Work required:
Please return every line of the material verbatim and skip any images.
^^^^^^^^^^^^^^^^
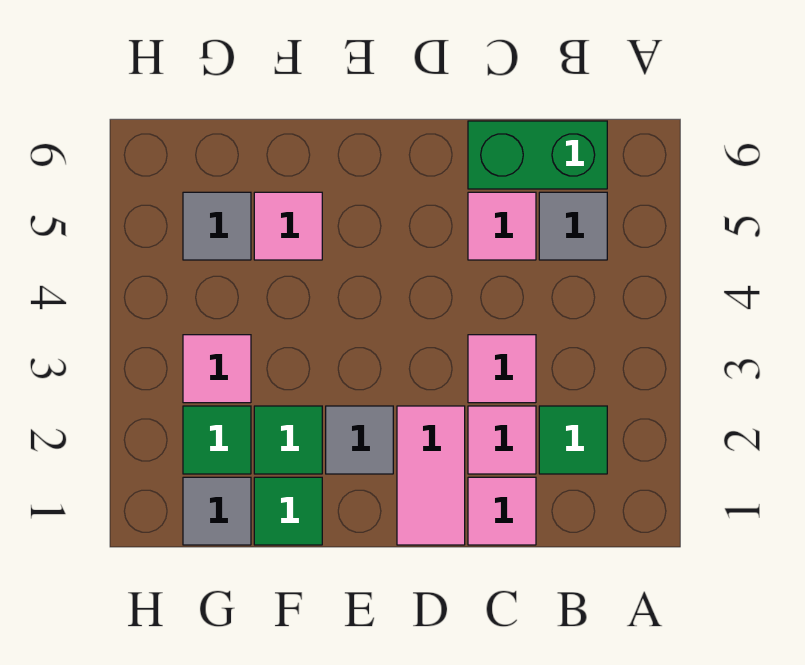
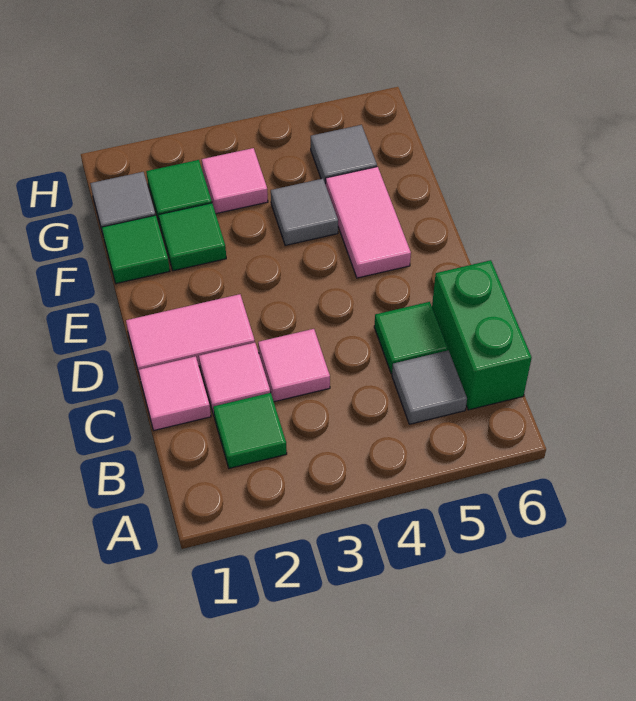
pink tile C5 level 1 -> green tile C5 level 1
grey tile E2 level 1 -> grey tile F4 level 1
pink tile F5 level 1 -> pink tile E5:F5 level 1

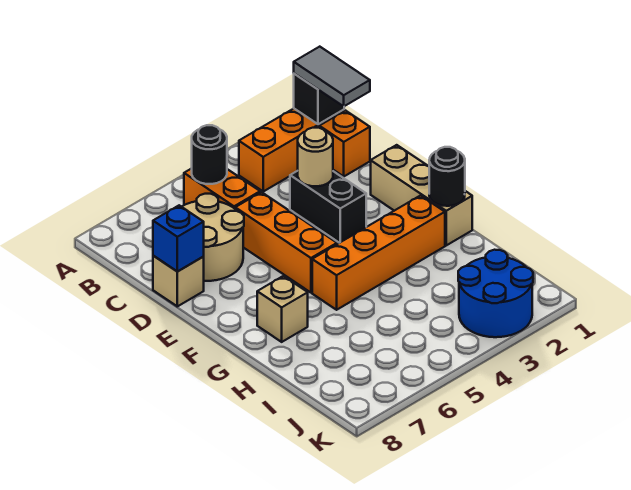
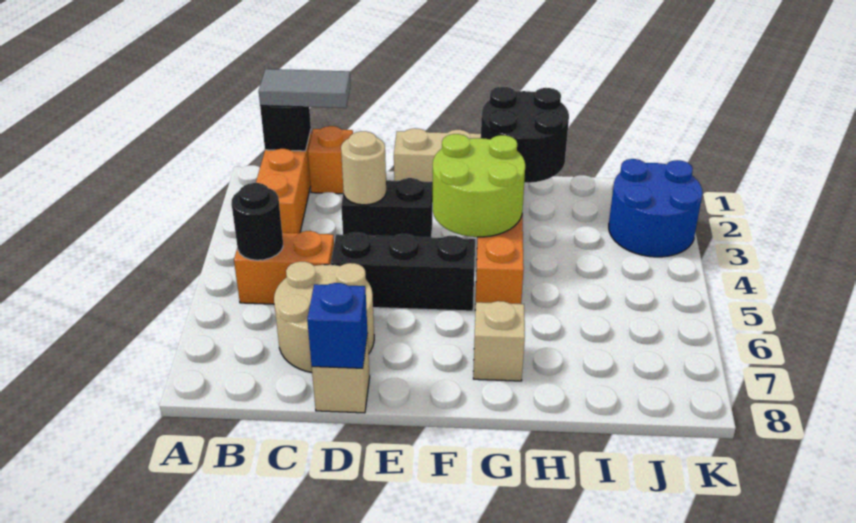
orange brick D5:F5 level 1 -> black brick D5:F5 level 1
none -> lime round brick F3:G4 level 2
black round brick G1 level 2 -> black round brick G1:H2 level 2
^^^^^^^^^^^^^^^^
Answer to the exercise:
pink tile C5 level 1 -> green tile C5 level 1
grey tile E2 level 1 -> grey tile F4 level 1
pink tile F5 level 1 -> pink tile E5:F5 level 1

orange brick D5:F5 level 1 -> black brick D5:F5 level 1
none -> lime round brick F3:G4 level 2
black round brick G1 level 2 -> black round brick G1:H2 level 2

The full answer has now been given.